Print the listing below from its opening line through the line holding "building: [170,248,223,330] -> none", both ends included.

- _SUPPLIED INFORMATION_
════════
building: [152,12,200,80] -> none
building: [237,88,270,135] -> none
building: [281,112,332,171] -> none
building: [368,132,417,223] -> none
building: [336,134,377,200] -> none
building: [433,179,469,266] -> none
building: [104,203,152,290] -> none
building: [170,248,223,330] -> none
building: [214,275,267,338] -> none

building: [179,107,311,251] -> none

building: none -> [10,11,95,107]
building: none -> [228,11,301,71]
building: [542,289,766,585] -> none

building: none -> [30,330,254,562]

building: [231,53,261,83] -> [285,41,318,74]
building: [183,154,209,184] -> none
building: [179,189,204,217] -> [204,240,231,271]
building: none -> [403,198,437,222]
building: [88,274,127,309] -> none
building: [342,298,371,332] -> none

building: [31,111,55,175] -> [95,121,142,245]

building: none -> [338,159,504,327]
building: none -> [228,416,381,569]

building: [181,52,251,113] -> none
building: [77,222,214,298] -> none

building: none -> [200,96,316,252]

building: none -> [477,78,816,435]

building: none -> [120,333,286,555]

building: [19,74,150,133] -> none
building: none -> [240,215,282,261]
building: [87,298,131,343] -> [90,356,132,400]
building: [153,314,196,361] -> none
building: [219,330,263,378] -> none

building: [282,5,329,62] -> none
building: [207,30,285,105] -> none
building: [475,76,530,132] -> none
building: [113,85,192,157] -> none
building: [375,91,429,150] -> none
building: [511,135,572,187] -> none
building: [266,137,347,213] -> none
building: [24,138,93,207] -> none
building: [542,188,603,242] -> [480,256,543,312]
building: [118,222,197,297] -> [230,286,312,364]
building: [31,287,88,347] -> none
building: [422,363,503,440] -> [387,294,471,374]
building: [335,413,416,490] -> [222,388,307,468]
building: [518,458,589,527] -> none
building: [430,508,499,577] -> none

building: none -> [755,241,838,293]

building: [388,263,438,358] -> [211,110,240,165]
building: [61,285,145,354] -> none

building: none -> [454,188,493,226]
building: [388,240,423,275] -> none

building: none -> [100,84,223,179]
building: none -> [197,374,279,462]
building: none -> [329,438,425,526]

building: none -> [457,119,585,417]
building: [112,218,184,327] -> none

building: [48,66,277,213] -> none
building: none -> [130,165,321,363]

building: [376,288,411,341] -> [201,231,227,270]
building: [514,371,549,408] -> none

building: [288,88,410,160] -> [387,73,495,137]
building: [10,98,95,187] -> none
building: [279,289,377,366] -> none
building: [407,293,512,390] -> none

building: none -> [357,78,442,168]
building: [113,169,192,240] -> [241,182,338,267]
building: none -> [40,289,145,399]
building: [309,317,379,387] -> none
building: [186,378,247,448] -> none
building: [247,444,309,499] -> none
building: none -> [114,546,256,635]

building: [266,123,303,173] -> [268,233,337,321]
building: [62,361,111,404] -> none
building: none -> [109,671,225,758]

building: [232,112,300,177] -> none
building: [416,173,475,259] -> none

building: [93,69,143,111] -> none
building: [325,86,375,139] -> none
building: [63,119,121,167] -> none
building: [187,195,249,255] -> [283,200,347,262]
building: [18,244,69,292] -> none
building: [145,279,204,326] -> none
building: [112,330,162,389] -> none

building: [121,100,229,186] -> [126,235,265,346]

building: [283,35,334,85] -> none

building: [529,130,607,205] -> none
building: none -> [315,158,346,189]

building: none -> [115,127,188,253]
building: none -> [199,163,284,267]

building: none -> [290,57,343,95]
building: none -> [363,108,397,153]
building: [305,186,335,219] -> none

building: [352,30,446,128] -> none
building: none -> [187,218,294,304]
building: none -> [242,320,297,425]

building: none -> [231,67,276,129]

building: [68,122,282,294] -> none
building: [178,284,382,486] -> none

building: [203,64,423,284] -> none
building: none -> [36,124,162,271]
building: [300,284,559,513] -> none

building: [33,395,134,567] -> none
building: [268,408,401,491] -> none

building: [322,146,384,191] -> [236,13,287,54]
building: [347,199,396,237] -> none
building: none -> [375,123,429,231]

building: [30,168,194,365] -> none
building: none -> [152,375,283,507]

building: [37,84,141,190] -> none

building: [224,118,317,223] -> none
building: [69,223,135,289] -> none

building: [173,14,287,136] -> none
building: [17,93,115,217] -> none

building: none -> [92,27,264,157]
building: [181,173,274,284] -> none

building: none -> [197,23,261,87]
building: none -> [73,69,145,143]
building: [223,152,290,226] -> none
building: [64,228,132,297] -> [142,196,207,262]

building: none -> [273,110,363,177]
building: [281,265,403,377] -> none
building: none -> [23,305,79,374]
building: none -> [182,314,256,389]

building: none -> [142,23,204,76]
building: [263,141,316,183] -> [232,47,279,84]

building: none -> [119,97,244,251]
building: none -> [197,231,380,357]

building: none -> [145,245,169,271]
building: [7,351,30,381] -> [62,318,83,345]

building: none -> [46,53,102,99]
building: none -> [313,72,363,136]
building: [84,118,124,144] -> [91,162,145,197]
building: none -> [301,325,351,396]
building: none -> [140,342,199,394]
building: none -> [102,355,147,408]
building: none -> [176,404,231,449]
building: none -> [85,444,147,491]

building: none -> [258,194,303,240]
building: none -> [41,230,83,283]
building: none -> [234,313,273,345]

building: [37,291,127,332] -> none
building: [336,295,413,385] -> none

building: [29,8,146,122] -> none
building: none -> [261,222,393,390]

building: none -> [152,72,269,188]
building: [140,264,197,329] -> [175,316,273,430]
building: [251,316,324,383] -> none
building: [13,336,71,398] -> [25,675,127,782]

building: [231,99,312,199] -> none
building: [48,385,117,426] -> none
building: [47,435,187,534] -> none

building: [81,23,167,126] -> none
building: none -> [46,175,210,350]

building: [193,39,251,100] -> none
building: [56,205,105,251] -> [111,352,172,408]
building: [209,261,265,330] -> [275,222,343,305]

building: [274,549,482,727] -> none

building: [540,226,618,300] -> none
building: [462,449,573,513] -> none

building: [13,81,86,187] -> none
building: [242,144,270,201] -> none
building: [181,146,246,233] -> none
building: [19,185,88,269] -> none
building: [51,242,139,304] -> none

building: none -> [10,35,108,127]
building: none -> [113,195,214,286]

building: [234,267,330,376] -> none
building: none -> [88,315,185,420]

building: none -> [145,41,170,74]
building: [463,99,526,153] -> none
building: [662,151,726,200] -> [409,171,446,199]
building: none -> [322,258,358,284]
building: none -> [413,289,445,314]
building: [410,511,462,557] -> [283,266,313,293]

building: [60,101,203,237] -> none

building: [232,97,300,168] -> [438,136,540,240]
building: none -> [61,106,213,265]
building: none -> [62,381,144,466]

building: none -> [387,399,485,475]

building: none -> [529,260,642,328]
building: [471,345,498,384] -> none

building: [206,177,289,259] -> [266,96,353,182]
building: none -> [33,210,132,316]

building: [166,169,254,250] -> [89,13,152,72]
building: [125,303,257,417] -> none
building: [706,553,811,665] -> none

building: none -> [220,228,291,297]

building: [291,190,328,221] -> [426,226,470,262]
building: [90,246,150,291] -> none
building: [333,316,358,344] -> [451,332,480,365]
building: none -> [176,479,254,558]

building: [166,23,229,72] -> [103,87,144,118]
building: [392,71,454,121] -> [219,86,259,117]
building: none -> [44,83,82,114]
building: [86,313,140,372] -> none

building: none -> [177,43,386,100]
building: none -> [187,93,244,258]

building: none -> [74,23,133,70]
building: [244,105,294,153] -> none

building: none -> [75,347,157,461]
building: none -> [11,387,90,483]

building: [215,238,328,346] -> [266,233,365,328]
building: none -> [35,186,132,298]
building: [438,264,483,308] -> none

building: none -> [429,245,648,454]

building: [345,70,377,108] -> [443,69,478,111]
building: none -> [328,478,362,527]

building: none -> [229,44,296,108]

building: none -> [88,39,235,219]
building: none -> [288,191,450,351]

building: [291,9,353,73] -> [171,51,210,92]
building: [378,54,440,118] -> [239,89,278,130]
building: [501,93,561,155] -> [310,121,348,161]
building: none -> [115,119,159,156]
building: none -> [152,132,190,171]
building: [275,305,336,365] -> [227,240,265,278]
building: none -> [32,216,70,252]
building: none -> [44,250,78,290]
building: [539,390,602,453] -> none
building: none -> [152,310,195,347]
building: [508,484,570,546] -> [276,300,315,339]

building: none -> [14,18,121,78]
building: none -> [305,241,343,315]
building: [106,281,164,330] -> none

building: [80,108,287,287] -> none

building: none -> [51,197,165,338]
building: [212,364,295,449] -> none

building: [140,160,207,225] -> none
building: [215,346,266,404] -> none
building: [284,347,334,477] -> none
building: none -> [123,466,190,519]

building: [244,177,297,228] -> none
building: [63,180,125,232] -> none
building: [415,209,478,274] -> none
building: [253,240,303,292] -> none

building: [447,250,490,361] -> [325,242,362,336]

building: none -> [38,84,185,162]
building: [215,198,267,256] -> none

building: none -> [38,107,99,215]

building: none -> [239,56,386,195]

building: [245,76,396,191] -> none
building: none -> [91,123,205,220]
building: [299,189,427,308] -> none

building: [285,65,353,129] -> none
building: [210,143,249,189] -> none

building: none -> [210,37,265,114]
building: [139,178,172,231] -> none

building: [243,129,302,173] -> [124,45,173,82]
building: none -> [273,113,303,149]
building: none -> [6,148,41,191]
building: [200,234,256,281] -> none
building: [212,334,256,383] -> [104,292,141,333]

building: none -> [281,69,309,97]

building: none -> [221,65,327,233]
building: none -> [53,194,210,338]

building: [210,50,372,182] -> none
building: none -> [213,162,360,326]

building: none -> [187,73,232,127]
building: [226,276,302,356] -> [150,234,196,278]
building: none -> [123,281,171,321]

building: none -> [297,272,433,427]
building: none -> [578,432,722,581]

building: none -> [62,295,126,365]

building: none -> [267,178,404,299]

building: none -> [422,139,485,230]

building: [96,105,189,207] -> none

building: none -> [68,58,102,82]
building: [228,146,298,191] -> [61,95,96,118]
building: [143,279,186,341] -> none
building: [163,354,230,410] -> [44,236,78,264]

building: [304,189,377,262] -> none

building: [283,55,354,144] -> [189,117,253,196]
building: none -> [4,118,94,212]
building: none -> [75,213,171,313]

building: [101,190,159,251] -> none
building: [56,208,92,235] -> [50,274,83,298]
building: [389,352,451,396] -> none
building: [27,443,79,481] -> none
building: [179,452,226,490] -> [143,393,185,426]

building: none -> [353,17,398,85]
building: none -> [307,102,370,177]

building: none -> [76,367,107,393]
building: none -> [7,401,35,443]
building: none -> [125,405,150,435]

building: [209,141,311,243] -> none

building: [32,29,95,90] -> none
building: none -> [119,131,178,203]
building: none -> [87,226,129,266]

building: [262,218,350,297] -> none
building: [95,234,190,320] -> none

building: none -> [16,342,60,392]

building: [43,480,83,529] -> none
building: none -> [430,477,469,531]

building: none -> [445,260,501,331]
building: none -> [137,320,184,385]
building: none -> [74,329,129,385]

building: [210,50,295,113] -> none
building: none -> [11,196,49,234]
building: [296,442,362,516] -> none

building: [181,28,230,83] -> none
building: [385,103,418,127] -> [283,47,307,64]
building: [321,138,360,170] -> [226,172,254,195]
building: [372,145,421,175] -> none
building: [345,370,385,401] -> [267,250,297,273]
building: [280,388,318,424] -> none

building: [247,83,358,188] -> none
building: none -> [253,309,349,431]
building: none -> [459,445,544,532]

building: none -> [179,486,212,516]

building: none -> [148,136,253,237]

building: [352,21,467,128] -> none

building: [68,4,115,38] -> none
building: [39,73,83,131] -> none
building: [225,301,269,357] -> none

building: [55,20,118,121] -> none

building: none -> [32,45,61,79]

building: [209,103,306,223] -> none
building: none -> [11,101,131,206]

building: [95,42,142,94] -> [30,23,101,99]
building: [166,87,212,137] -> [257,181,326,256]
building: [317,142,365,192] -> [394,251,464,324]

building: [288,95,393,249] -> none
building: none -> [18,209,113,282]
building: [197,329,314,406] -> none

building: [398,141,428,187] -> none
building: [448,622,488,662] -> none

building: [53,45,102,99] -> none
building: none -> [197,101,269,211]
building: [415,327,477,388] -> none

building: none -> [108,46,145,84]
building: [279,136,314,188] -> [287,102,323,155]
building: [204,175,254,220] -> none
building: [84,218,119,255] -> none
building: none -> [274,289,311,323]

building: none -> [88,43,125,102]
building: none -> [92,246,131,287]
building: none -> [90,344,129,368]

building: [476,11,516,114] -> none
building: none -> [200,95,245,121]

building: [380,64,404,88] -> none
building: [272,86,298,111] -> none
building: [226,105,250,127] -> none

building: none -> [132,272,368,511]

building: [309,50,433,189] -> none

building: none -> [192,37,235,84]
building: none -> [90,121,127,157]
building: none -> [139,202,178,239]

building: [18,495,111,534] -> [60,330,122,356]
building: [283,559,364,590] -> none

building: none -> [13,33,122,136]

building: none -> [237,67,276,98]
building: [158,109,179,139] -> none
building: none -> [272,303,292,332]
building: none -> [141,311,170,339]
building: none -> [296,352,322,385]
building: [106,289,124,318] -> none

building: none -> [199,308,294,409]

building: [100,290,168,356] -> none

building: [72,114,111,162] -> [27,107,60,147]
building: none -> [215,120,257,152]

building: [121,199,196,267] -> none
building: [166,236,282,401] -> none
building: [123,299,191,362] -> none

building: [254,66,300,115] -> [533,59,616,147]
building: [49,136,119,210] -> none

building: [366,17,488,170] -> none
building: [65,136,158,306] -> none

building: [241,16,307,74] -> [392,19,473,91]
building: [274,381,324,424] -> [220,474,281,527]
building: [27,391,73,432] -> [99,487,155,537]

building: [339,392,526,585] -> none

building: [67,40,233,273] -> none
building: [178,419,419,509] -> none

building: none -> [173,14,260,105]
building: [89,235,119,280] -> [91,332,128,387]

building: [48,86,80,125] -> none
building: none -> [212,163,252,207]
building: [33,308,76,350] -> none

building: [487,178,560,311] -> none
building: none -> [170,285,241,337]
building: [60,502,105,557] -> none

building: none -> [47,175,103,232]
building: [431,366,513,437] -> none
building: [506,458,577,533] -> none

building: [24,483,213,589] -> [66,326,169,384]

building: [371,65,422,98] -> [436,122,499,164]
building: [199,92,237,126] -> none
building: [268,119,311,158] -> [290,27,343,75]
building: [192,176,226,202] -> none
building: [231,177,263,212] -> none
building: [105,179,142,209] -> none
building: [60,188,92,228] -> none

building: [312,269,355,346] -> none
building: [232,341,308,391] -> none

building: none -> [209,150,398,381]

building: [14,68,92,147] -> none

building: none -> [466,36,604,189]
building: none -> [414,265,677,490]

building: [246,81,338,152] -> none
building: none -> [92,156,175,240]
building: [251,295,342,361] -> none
════════
- _RESPONSE AREA_
building: [152,12,200,80] -> none
building: [237,88,270,135] -> none
building: [281,112,332,171] -> none
building: [368,132,417,223] -> none
building: [336,134,377,200] -> none
building: [433,179,469,266] -> none
building: [104,203,152,290] -> none
building: [170,248,223,330] -> none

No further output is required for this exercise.